◆ EXERCISE BRIEF: All of the data that follows should be retyped exactly as it appears.

◆ THE DATA:
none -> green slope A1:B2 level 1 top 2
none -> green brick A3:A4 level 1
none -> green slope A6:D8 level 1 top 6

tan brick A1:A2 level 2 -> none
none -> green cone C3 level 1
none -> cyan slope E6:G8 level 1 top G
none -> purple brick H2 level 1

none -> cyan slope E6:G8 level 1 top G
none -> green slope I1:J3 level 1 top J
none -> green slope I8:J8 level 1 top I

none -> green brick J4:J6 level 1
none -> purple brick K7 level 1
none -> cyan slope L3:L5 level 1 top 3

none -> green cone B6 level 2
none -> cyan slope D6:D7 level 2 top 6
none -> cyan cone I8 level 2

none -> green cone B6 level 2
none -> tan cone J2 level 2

◆ SOLUTION BELOW:
none -> green slope A1:B2 level 1 top 2
none -> green brick A3:A4 level 1
none -> green slope A6:D8 level 1 top 6

tan brick A1:A2 level 2 -> none
none -> green cone C3 level 1
none -> cyan slope E6:G8 level 1 top G
none -> purple brick H2 level 1

none -> cyan slope E6:G8 level 1 top G
none -> green slope I1:J3 level 1 top J
none -> green slope I8:J8 level 1 top I

none -> green brick J4:J6 level 1
none -> purple brick K7 level 1
none -> cyan slope L3:L5 level 1 top 3

none -> green cone B6 level 2
none -> cyan slope D6:D7 level 2 top 6
none -> cyan cone I8 level 2

none -> green cone B6 level 2
none -> tan cone J2 level 2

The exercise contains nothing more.